- What needs to be done -
Please go line by line through the material and copy each one containing the word "aqua".

- Given records -
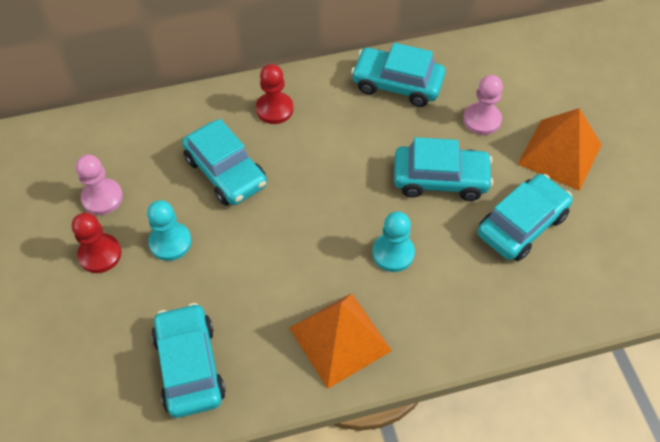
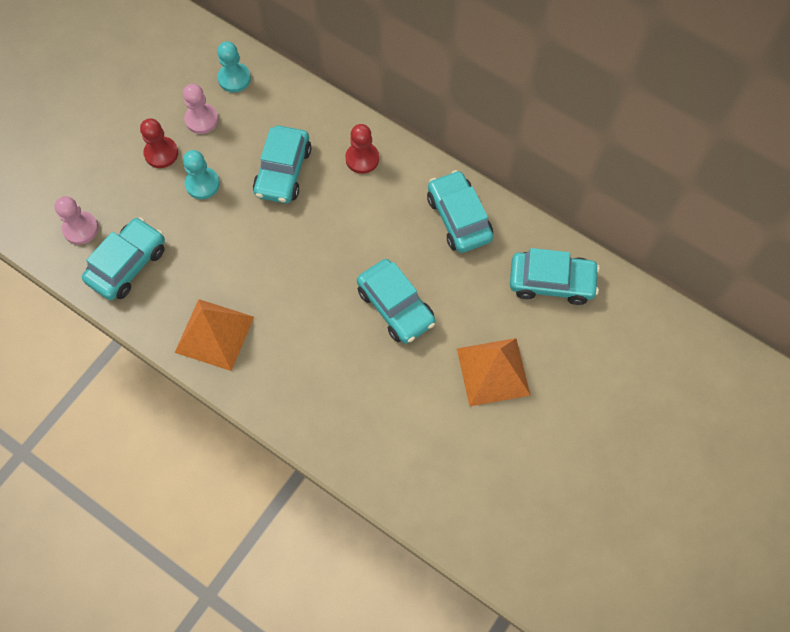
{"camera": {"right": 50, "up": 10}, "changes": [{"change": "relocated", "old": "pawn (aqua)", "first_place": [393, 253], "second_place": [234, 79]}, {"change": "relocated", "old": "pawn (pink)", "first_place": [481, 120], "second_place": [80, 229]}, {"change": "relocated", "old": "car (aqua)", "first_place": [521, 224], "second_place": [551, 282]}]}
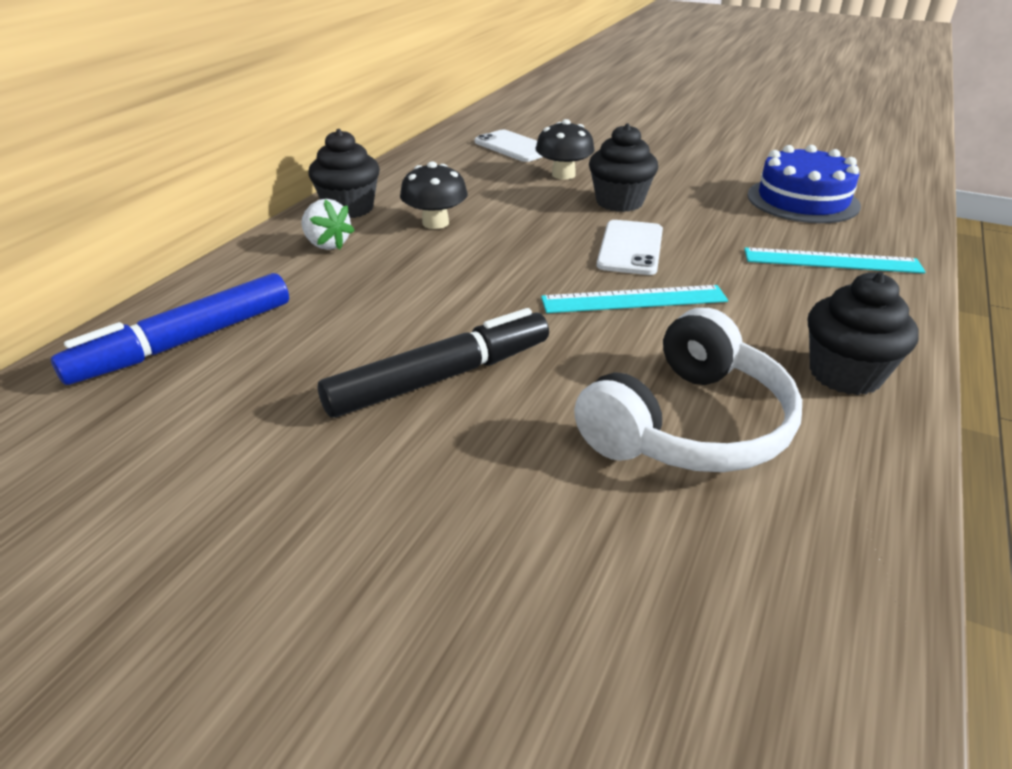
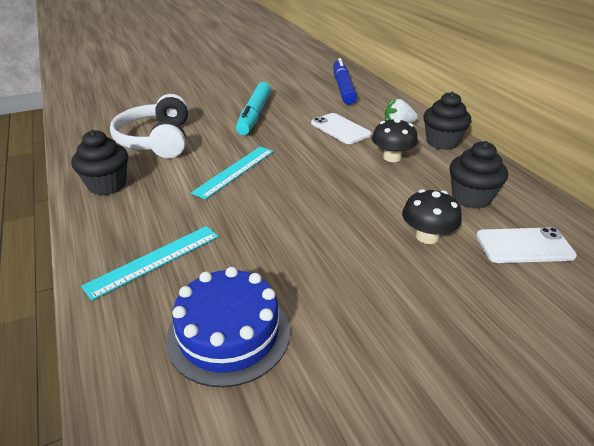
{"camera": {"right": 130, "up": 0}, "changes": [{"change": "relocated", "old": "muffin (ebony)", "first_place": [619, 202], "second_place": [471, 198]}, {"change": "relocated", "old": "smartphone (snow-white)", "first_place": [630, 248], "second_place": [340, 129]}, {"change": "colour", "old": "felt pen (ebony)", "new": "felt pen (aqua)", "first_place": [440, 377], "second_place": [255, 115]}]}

---

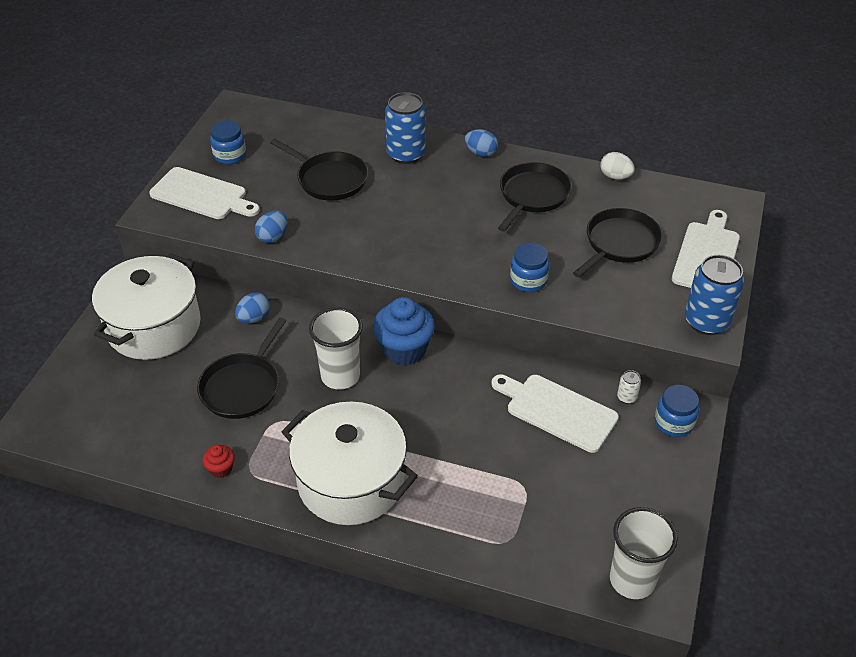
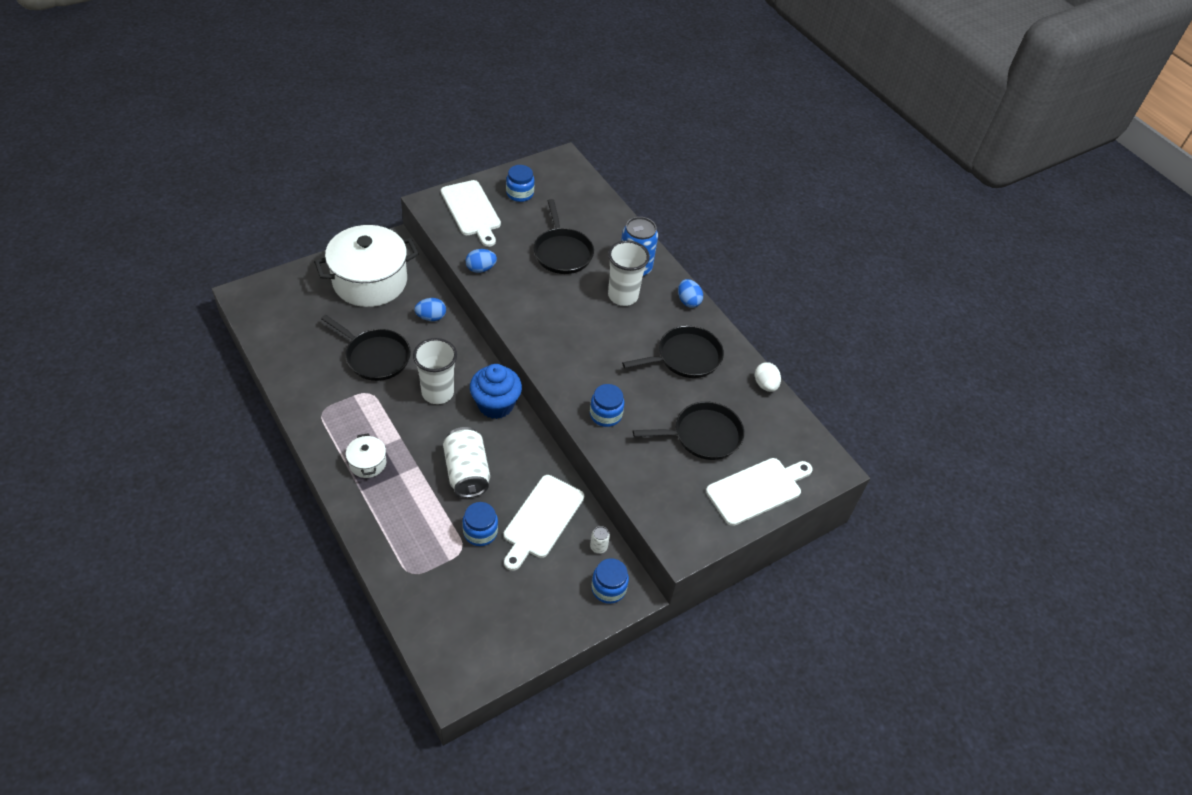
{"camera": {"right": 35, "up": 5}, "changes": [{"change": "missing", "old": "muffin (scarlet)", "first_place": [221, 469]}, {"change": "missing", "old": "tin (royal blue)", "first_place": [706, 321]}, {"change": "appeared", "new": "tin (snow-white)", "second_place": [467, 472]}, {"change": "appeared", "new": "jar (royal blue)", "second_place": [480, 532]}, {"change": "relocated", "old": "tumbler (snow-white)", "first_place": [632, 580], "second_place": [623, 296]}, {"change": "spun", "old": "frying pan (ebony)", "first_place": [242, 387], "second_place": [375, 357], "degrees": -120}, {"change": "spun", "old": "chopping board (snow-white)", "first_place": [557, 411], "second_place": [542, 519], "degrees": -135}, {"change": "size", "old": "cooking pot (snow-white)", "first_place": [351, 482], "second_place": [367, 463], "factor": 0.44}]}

- Exercise answer -
{"camera": {"right": 50, "up": 10}, "changes": [{"change": "relocated", "old": "pawn (aqua)", "first_place": [393, 253], "second_place": [234, 79]}, {"change": "relocated", "old": "pawn (pink)", "first_place": [481, 120], "second_place": [80, 229]}, {"change": "relocated", "old": "car (aqua)", "first_place": [521, 224], "second_place": [551, 282]}]}
{"camera": {"right": 130, "up": 0}, "changes": [{"change": "relocated", "old": "muffin (ebony)", "first_place": [619, 202], "second_place": [471, 198]}, {"change": "relocated", "old": "smartphone (snow-white)", "first_place": [630, 248], "second_place": [340, 129]}, {"change": "colour", "old": "felt pen (ebony)", "new": "felt pen (aqua)", "first_place": [440, 377], "second_place": [255, 115]}]}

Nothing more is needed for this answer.